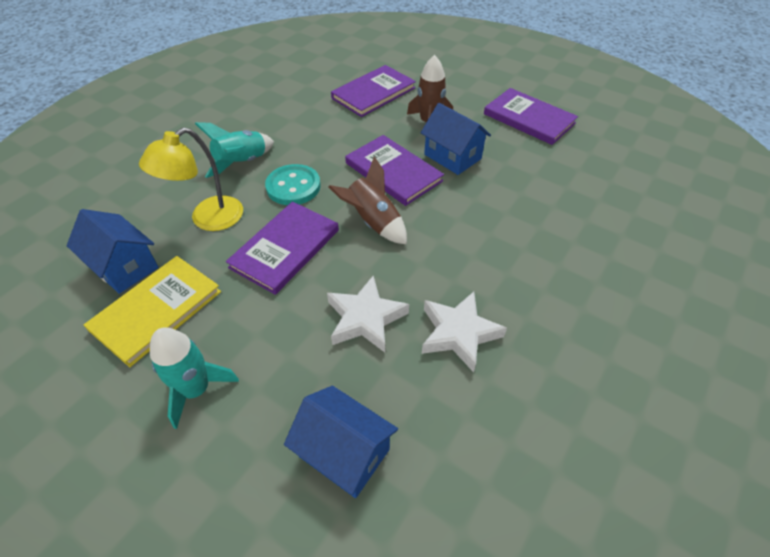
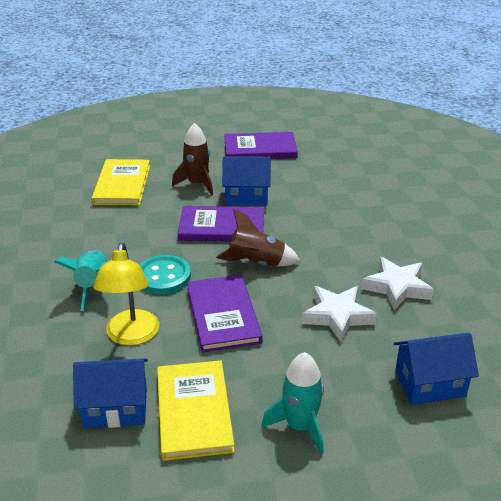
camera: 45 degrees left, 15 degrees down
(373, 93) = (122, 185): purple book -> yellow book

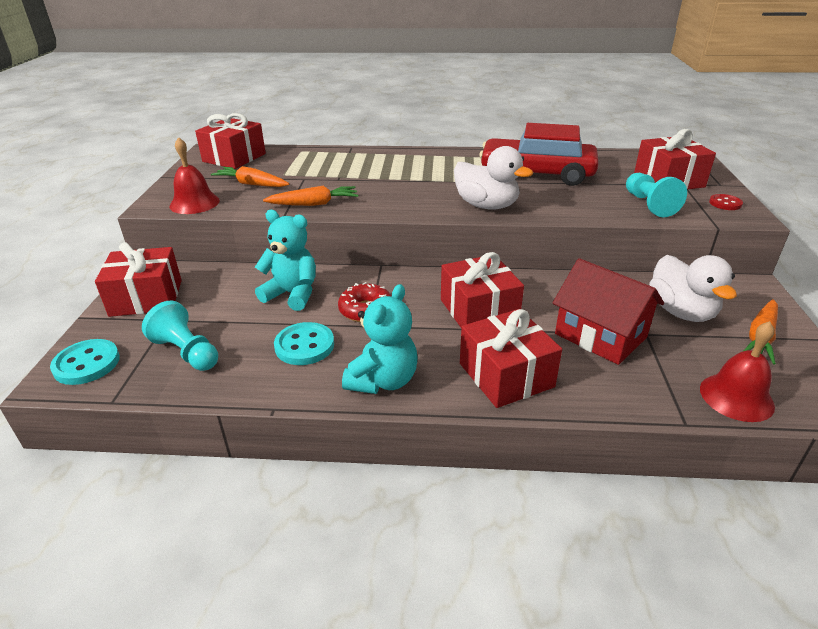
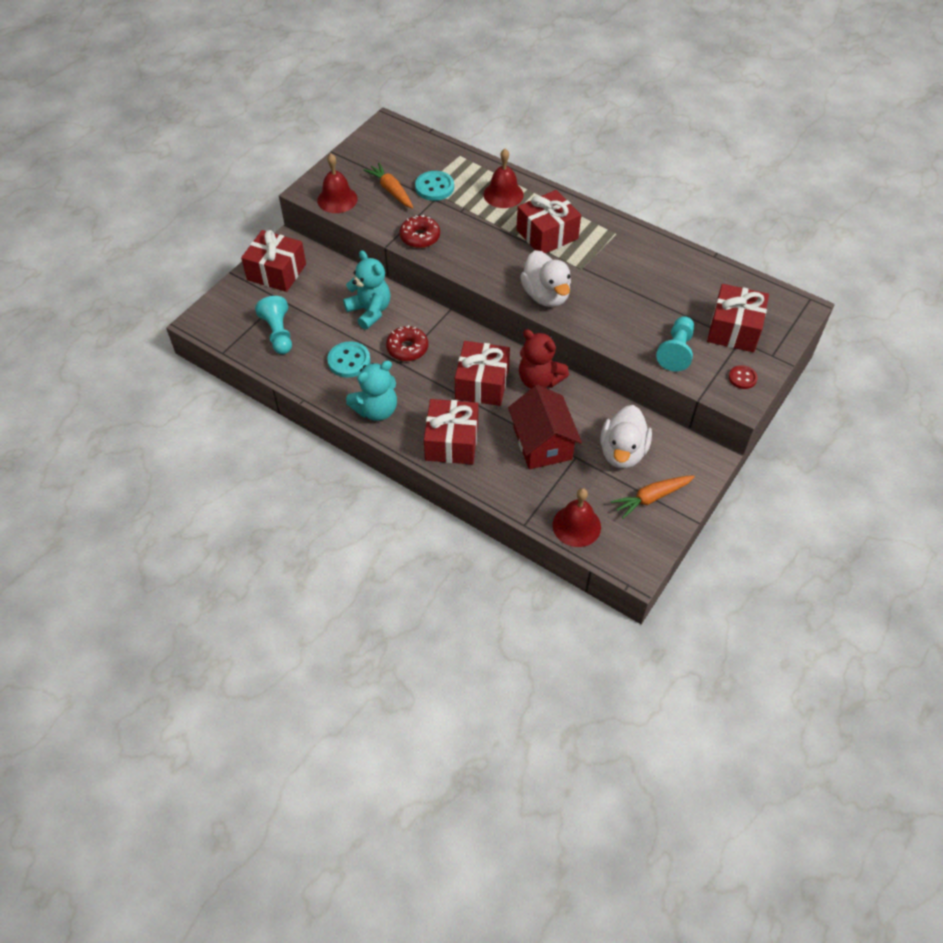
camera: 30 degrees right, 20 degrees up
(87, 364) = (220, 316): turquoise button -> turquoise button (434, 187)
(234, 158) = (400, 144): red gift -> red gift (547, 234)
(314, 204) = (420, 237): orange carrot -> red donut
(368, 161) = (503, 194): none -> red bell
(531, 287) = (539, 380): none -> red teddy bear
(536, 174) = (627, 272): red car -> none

§

Give again, please, precisely the lines that begin the records and run through the line with "(87, 364) = (220, 316): turquoise" in it, keeping both end lines and dropping any pictures.

Worked solution:
camera: 45 degrees left, 15 degrees down
(373, 93) = (122, 185): purple book -> yellow book

camera: 30 degrees right, 20 degrees up
(87, 364) = (220, 316): turquoise button -> turquoise button (434, 187)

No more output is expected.